--- RECORDS PROVIDED ---

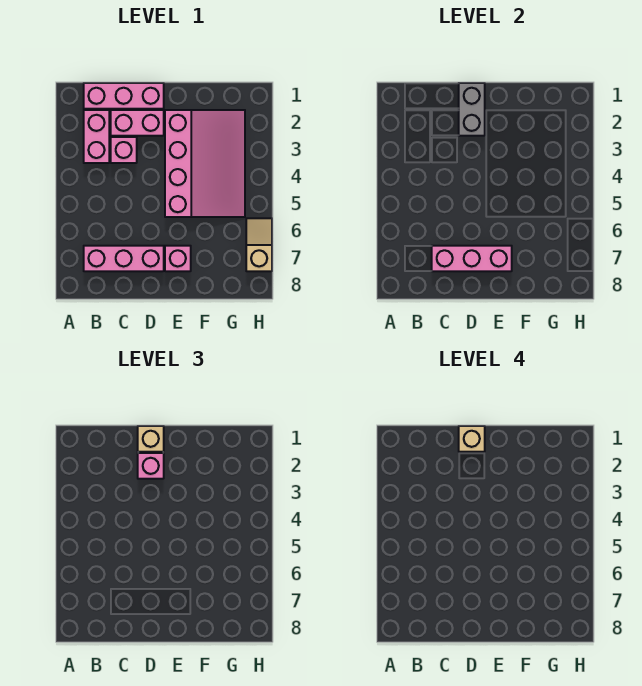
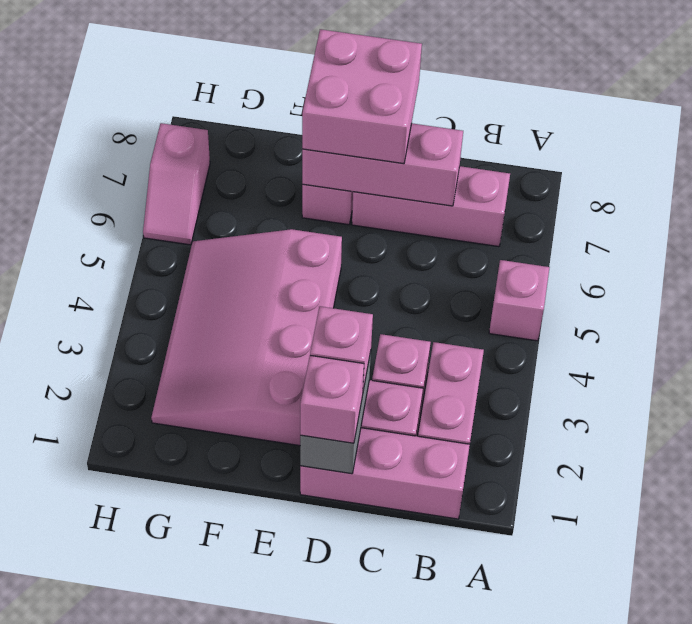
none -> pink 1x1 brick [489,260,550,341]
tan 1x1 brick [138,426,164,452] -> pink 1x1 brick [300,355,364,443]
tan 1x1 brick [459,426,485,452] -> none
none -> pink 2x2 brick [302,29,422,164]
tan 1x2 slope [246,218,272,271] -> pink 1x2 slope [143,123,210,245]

---
--- RECORDS PROVIDED ---

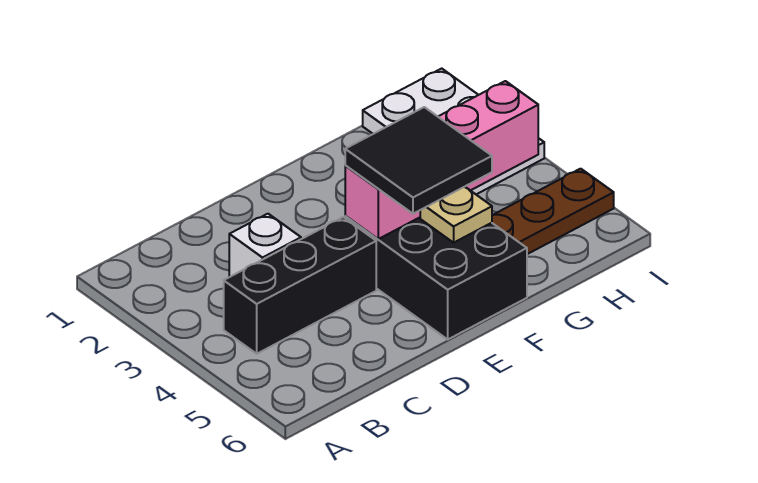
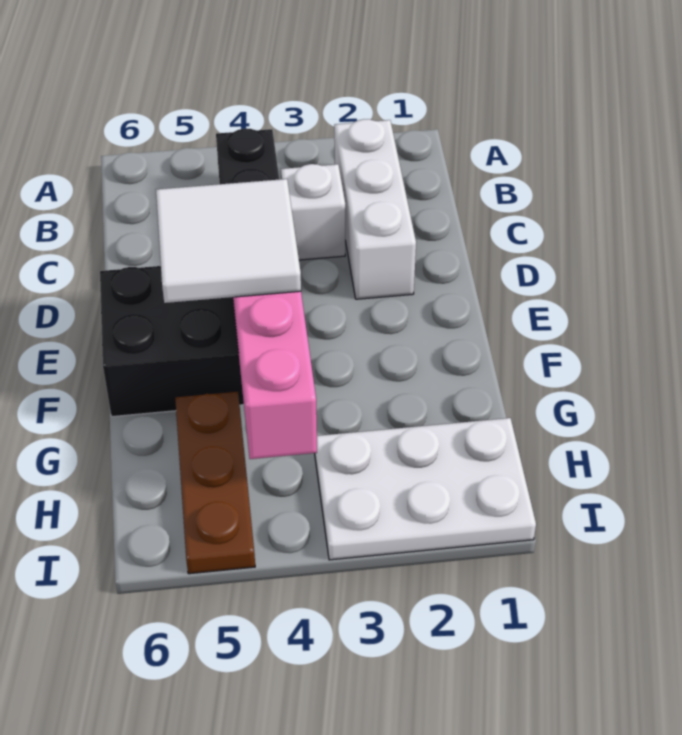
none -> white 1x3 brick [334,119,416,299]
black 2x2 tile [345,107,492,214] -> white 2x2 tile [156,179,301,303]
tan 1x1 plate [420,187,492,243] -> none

---
--- RECORDS PROVIDED ---

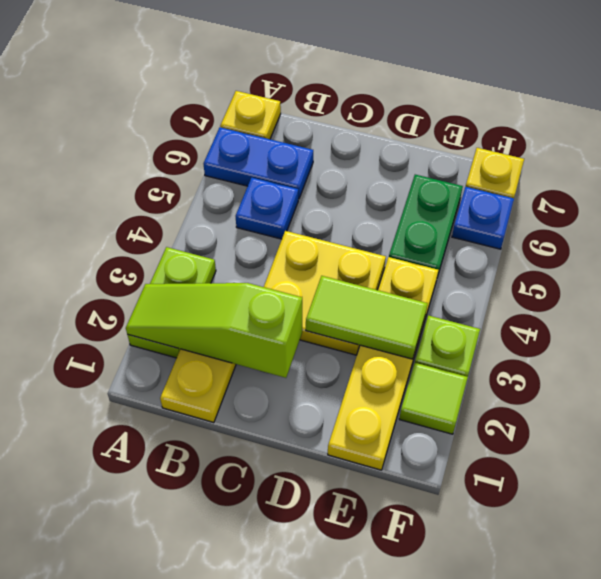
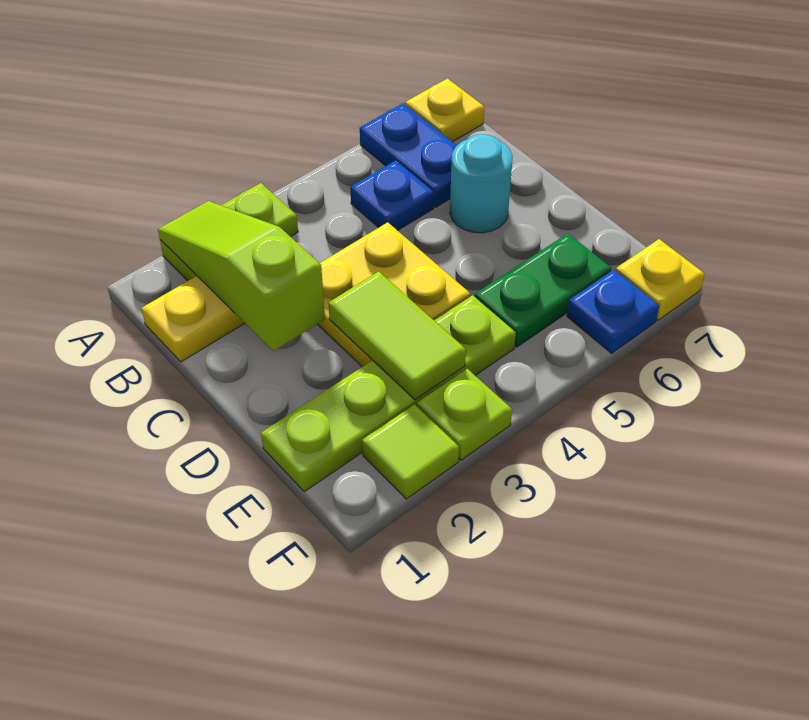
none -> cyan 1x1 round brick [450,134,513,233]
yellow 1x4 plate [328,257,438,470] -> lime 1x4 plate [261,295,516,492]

---

The lines to extract from the data above begin with the line containing "none -> pink 1x1 brick [489,260,550,341]" and end with the line containing "tan 1x2 slope". Extract them exactly, including both.

OUTPUT FOR THIS EXERCISE:
none -> pink 1x1 brick [489,260,550,341]
tan 1x1 brick [138,426,164,452] -> pink 1x1 brick [300,355,364,443]
tan 1x1 brick [459,426,485,452] -> none
none -> pink 2x2 brick [302,29,422,164]
tan 1x2 slope [246,218,272,271] -> pink 1x2 slope [143,123,210,245]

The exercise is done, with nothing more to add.